WHAT THE EXERCISE ASKS: Write out exactly the lines from the line that contains "camera: 20 degrees right, 5 degrees down" through the final line of the listing below, and no others.

INFORMATION SUPPLIED:
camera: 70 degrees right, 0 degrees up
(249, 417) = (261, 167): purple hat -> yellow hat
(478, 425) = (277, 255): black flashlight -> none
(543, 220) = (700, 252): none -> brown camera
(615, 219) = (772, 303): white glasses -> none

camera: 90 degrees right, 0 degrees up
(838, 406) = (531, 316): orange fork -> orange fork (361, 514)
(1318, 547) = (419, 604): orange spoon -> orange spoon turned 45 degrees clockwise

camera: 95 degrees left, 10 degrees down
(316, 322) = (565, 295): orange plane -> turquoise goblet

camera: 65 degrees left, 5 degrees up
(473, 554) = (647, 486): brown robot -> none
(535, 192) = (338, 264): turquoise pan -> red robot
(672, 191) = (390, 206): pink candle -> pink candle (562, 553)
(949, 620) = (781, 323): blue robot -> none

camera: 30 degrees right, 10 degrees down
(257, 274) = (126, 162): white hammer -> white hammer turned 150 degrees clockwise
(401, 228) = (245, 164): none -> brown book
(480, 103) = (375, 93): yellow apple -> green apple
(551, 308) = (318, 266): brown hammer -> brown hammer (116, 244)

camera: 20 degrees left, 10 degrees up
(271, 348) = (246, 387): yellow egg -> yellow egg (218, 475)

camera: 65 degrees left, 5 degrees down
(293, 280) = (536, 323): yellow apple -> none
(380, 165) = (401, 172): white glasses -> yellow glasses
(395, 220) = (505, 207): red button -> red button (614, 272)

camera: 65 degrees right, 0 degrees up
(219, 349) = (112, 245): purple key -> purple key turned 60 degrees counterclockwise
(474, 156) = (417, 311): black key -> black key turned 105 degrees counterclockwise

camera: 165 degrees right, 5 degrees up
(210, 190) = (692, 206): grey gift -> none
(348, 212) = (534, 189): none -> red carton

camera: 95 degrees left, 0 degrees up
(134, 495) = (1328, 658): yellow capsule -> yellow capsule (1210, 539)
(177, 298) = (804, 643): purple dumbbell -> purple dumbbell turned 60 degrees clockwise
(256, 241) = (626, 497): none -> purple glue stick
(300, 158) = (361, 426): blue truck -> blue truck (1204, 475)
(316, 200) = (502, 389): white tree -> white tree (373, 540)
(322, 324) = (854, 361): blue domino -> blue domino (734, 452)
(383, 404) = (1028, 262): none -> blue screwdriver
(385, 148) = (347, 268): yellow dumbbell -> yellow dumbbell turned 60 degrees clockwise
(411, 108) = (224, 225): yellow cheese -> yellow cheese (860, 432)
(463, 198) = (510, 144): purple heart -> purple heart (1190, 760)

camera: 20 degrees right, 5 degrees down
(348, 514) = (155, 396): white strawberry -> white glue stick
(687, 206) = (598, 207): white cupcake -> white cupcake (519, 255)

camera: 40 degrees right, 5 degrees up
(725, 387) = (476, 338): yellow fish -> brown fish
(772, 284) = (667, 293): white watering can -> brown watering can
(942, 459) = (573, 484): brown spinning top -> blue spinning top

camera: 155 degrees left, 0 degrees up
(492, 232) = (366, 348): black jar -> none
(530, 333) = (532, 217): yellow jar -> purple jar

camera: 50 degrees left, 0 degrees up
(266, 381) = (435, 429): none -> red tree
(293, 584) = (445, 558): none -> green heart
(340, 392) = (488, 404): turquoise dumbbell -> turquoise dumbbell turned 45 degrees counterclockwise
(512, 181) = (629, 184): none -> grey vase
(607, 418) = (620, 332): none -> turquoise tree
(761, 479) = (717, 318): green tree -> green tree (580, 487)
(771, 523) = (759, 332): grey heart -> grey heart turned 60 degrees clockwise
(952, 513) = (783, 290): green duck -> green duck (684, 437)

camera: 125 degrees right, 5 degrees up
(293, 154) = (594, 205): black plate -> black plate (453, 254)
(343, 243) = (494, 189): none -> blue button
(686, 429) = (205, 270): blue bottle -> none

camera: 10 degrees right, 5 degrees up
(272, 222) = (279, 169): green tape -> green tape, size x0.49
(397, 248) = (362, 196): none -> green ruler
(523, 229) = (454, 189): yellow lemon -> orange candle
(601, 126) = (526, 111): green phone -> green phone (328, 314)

ANSWER BOX:
camera: 20 degrees right, 5 degrees down
(348, 514) = (155, 396): white strawberry -> white glue stick
(687, 206) = (598, 207): white cupcake -> white cupcake (519, 255)

camera: 40 degrees right, 5 degrees up
(725, 387) = (476, 338): yellow fish -> brown fish
(772, 284) = (667, 293): white watering can -> brown watering can
(942, 459) = (573, 484): brown spinning top -> blue spinning top

camera: 155 degrees left, 0 degrees up
(492, 232) = (366, 348): black jar -> none
(530, 333) = (532, 217): yellow jar -> purple jar

camera: 50 degrees left, 0 degrees up
(266, 381) = (435, 429): none -> red tree
(293, 584) = (445, 558): none -> green heart
(340, 392) = (488, 404): turquoise dumbbell -> turquoise dumbbell turned 45 degrees counterclockwise
(512, 181) = (629, 184): none -> grey vase
(607, 418) = (620, 332): none -> turquoise tree
(761, 479) = (717, 318): green tree -> green tree (580, 487)
(771, 523) = (759, 332): grey heart -> grey heart turned 60 degrees clockwise
(952, 513) = (783, 290): green duck -> green duck (684, 437)

camera: 125 degrees right, 5 degrees up
(293, 154) = (594, 205): black plate -> black plate (453, 254)
(343, 243) = (494, 189): none -> blue button
(686, 429) = (205, 270): blue bottle -> none

camera: 10 degrees right, 5 degrees up
(272, 222) = (279, 169): green tape -> green tape, size x0.49
(397, 248) = (362, 196): none -> green ruler
(523, 229) = (454, 189): yellow lemon -> orange candle
(601, 126) = (526, 111): green phone -> green phone (328, 314)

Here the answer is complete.